[Available data]
□ □ □

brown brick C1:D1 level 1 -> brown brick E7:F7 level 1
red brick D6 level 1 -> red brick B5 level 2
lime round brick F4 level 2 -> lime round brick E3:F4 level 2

□ □ □

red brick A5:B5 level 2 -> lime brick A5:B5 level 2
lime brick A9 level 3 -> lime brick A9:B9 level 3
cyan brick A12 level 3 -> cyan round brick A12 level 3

□ □ □

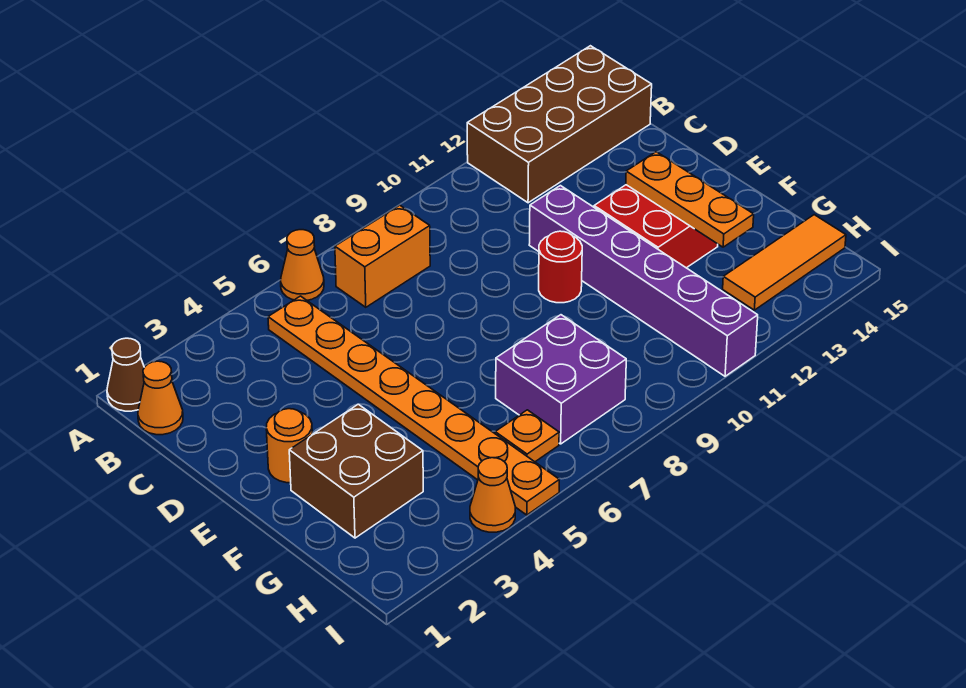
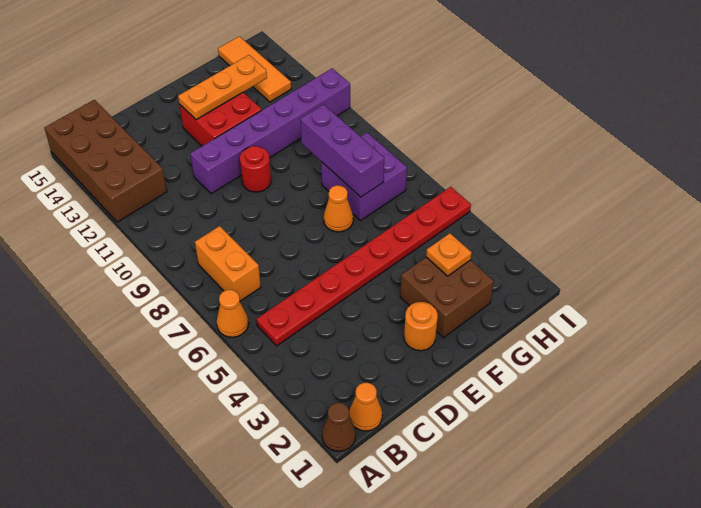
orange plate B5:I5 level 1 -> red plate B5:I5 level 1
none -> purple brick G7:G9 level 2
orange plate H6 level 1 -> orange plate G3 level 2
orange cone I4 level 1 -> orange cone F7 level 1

□ □ □

[Description of the task] Everything from the line containing "brown brick C1:D1" through the line containing "lime round brick F4" in the material above should be retyped exactly, both ends included, and nothing more.

[Finished exercise]
brown brick C1:D1 level 1 -> brown brick E7:F7 level 1
red brick D6 level 1 -> red brick B5 level 2
lime round brick F4 level 2 -> lime round brick E3:F4 level 2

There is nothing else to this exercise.